#### DATA FOR ANALYSIS ####
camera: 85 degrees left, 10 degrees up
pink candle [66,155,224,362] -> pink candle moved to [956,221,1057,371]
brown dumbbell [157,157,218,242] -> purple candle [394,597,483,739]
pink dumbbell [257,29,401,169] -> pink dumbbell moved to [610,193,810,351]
####
#### DATA FOR ANALYSIS ####
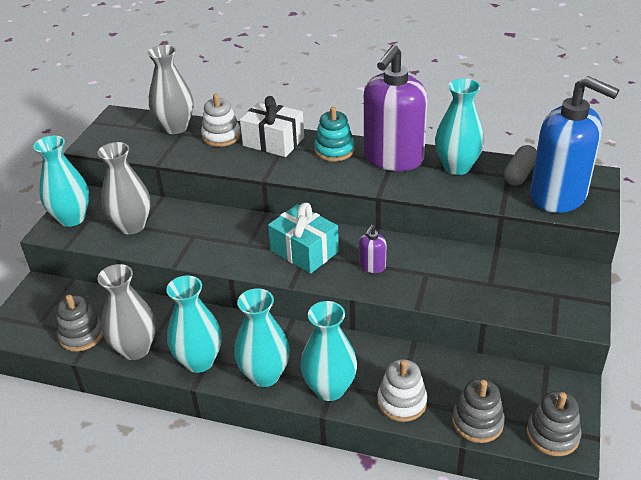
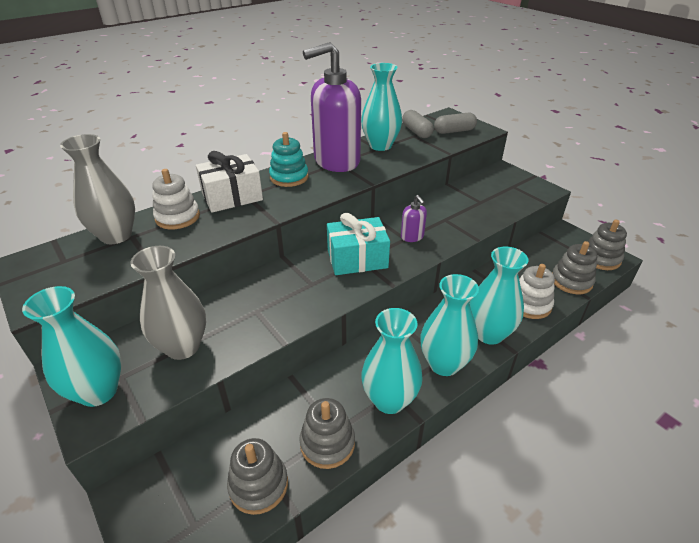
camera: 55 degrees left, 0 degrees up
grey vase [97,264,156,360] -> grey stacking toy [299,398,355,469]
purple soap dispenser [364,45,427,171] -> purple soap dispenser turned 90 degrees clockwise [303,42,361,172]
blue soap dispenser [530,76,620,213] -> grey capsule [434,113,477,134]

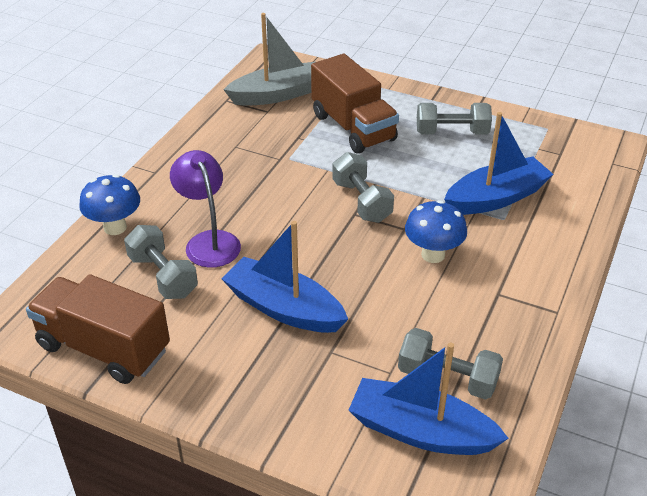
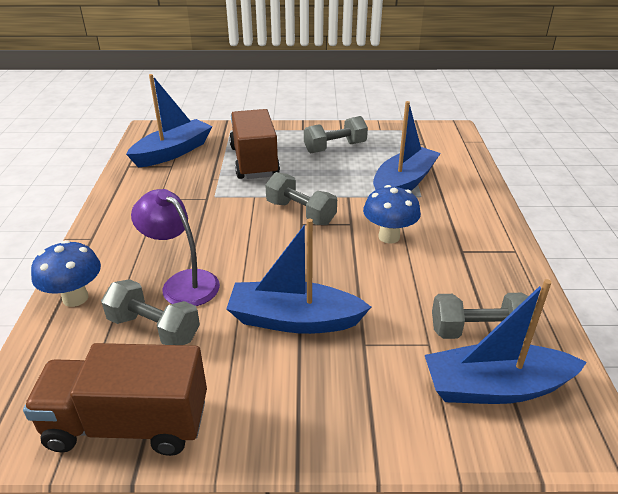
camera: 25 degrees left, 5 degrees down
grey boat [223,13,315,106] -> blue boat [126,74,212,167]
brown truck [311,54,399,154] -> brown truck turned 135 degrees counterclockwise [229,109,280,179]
####
YOUR GOAL:
Could you retype exactly the lines above, starting at the line that contains "camera: 85 degrees left, 10 degrees up" and ending at the line that contains "pink dumbbell [257,29,401,169]", and nothing more?

EXPECTED OUTPUT:
camera: 85 degrees left, 10 degrees up
pink candle [66,155,224,362] -> pink candle moved to [956,221,1057,371]
brown dumbbell [157,157,218,242] -> purple candle [394,597,483,739]
pink dumbbell [257,29,401,169] -> pink dumbbell moved to [610,193,810,351]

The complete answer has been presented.